[Items listed in a dataset]
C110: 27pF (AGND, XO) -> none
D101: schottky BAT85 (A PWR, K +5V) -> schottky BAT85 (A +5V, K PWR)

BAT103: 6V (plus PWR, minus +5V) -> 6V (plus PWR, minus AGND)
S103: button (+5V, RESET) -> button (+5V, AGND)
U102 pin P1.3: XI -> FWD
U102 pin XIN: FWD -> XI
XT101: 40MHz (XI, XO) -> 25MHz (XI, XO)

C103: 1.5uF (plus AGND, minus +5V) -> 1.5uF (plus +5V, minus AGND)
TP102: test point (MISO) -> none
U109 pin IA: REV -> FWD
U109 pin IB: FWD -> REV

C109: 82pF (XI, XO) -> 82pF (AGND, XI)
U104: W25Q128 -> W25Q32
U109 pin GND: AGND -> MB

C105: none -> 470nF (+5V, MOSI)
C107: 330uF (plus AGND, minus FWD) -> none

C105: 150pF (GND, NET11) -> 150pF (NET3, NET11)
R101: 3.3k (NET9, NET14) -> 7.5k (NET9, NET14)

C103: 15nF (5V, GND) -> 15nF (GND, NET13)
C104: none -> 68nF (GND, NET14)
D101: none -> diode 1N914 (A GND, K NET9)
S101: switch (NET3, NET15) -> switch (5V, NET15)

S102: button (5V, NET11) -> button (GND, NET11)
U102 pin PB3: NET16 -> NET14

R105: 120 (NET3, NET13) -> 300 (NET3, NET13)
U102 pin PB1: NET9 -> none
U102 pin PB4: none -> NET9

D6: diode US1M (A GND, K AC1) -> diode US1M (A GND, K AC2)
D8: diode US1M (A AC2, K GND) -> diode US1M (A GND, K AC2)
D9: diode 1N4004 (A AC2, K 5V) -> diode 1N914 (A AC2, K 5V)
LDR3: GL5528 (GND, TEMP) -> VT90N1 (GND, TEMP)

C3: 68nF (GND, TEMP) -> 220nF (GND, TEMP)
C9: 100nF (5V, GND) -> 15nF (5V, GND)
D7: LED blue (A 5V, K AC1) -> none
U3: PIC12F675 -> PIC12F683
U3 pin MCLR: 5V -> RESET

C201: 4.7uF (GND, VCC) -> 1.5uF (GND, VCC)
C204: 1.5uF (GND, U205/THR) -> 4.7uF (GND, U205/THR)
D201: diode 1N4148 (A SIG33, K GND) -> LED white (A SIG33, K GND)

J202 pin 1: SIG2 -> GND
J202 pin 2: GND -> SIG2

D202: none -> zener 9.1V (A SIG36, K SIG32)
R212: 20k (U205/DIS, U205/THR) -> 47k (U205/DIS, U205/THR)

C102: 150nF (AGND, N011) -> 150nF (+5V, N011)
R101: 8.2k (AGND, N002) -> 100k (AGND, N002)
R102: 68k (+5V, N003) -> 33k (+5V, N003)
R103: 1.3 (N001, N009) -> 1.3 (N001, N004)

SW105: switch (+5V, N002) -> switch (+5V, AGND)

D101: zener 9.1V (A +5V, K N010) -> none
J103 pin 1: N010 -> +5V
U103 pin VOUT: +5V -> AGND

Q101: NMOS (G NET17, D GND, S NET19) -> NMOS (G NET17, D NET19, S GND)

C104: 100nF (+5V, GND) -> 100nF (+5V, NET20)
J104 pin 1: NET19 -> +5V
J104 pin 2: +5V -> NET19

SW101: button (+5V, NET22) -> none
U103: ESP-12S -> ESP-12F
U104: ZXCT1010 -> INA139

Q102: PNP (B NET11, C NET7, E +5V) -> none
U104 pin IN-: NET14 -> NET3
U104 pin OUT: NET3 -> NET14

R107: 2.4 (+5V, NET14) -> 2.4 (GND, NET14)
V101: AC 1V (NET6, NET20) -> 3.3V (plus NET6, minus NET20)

PROMPT: Start at the first line of the entries and stop at the line with "D101: none -> diode 1N914 (A GND, K NET9)". Retype each of those lines exactly, both ends included.

ANSWER TO THIS PROBLEM:
C110: 27pF (AGND, XO) -> none
D101: schottky BAT85 (A PWR, K +5V) -> schottky BAT85 (A +5V, K PWR)

BAT103: 6V (plus PWR, minus +5V) -> 6V (plus PWR, minus AGND)
S103: button (+5V, RESET) -> button (+5V, AGND)
U102 pin P1.3: XI -> FWD
U102 pin XIN: FWD -> XI
XT101: 40MHz (XI, XO) -> 25MHz (XI, XO)

C103: 1.5uF (plus AGND, minus +5V) -> 1.5uF (plus +5V, minus AGND)
TP102: test point (MISO) -> none
U109 pin IA: REV -> FWD
U109 pin IB: FWD -> REV

C109: 82pF (XI, XO) -> 82pF (AGND, XI)
U104: W25Q128 -> W25Q32
U109 pin GND: AGND -> MB

C105: none -> 470nF (+5V, MOSI)
C107: 330uF (plus AGND, minus FWD) -> none

C105: 150pF (GND, NET11) -> 150pF (NET3, NET11)
R101: 3.3k (NET9, NET14) -> 7.5k (NET9, NET14)

C103: 15nF (5V, GND) -> 15nF (GND, NET13)
C104: none -> 68nF (GND, NET14)
D101: none -> diode 1N914 (A GND, K NET9)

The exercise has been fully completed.